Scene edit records
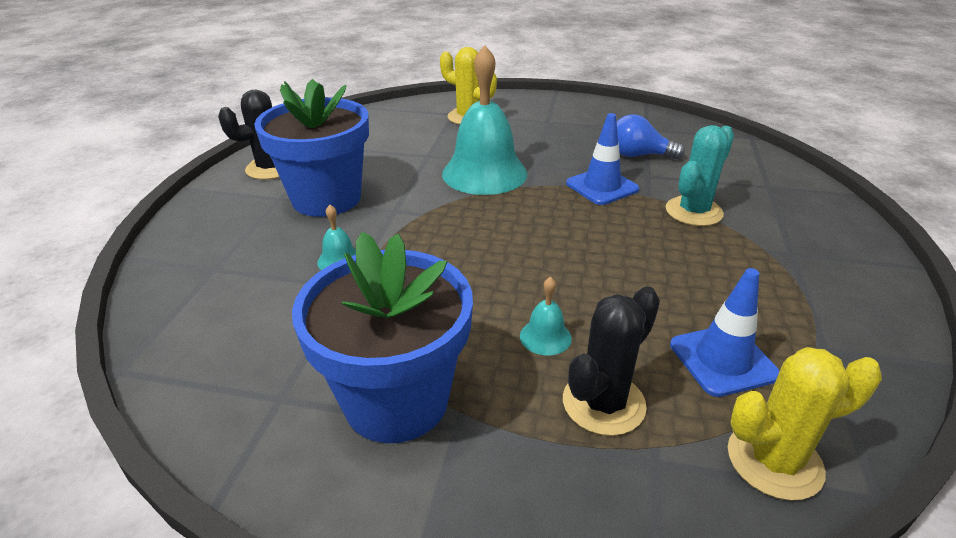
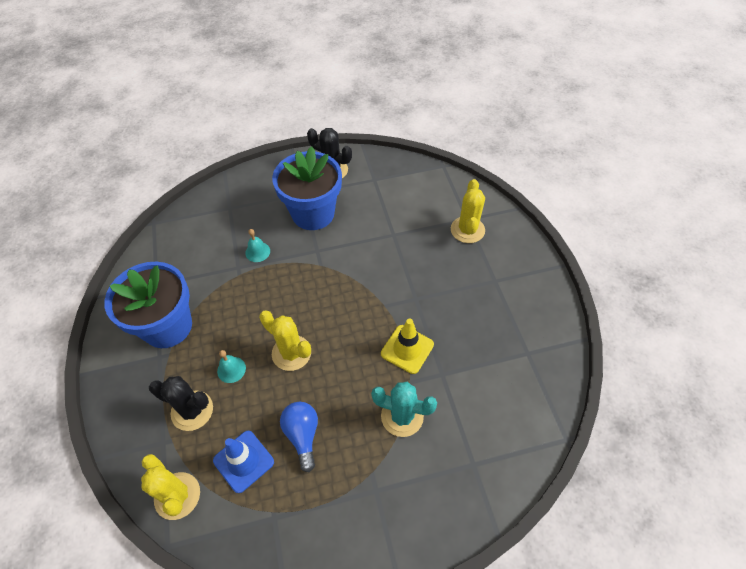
camera: 65 degrees right, 20 degrees up
(484, 173) = (387, 275): turquoise bell -> none
(552, 270) = (291, 353): none -> yellow cactus
(602, 186) = (407, 349): blue traffic cone -> yellow traffic cone
(638, 155) = (472, 359): blue light bulb -> blue light bulb (302, 435)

» WORK TASK
All entries should be reproduced exactly; no picture belongs in the result.

» YOUR RESPONSE
camera: 65 degrees right, 20 degrees up
(484, 173) = (387, 275): turquoise bell -> none
(552, 270) = (291, 353): none -> yellow cactus
(602, 186) = (407, 349): blue traffic cone -> yellow traffic cone
(638, 155) = (472, 359): blue light bulb -> blue light bulb (302, 435)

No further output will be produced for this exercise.